Scene comparison data →
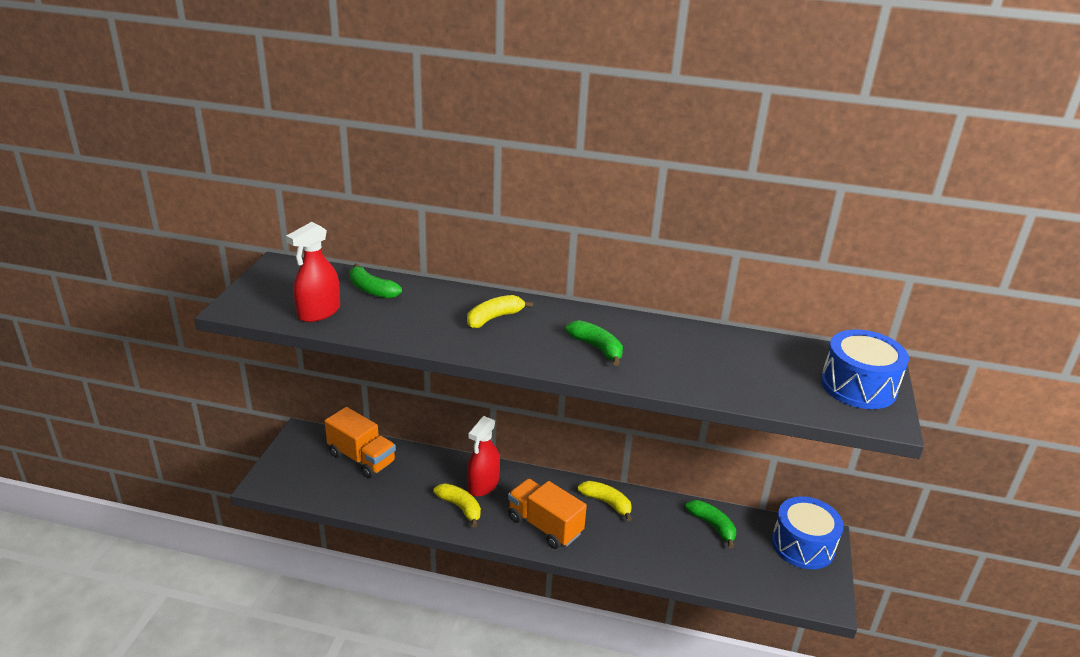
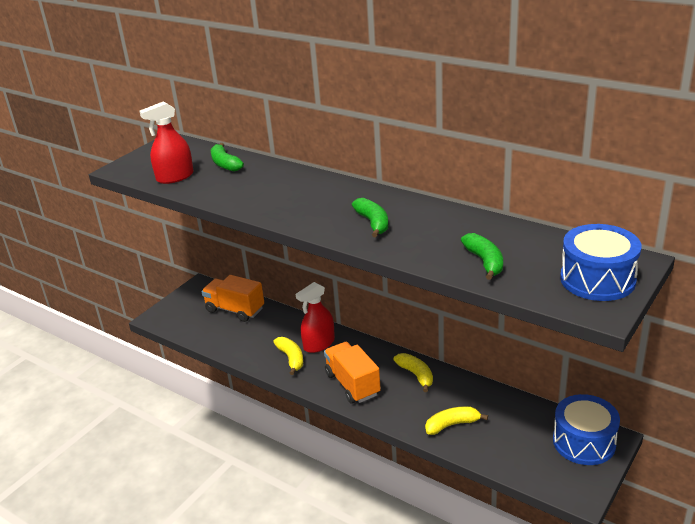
camera: 25 degrees right, 0 degrees up
orange truck [324,407,396,478] -> orange truck turned 150 degrees clockwise [201,275,264,322]
yellow banana [467,295,533,328] -> yellow banana moved to [425,406,488,435]
green banana [685,500,736,548] -> green banana moved to [461,233,503,280]

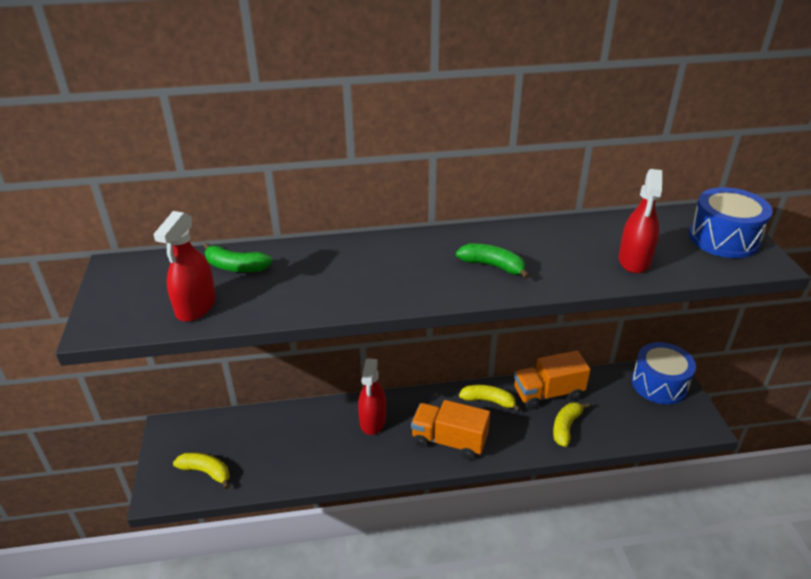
camera: 45 degrees left, 5 degrees up
orange truck [201,275,264,322] -> orange truck moved to [514,351,591,410]
yellow banana [273,337,303,375] -> yellow banana moved to [173,452,230,489]
green banana [461,233,503,280] -> red spray bottle [618,169,662,273]

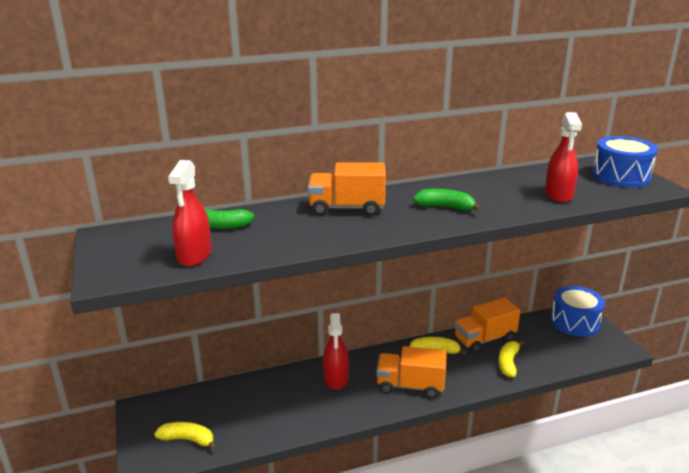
camera: 10 degrees left, 10 degrees down
none -> orange truck [308,162,386,216]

Work order → Find each line in the records holding the string "banana" and show it.

Reply to the task →
yellow banana [467,295,533,328] -> yellow banana moved to [425,406,488,435]
green banana [685,500,736,548] -> green banana moved to [461,233,503,280]
yellow banana [273,337,303,375] -> yellow banana moved to [173,452,230,489]
green banana [461,233,503,280] -> red spray bottle [618,169,662,273]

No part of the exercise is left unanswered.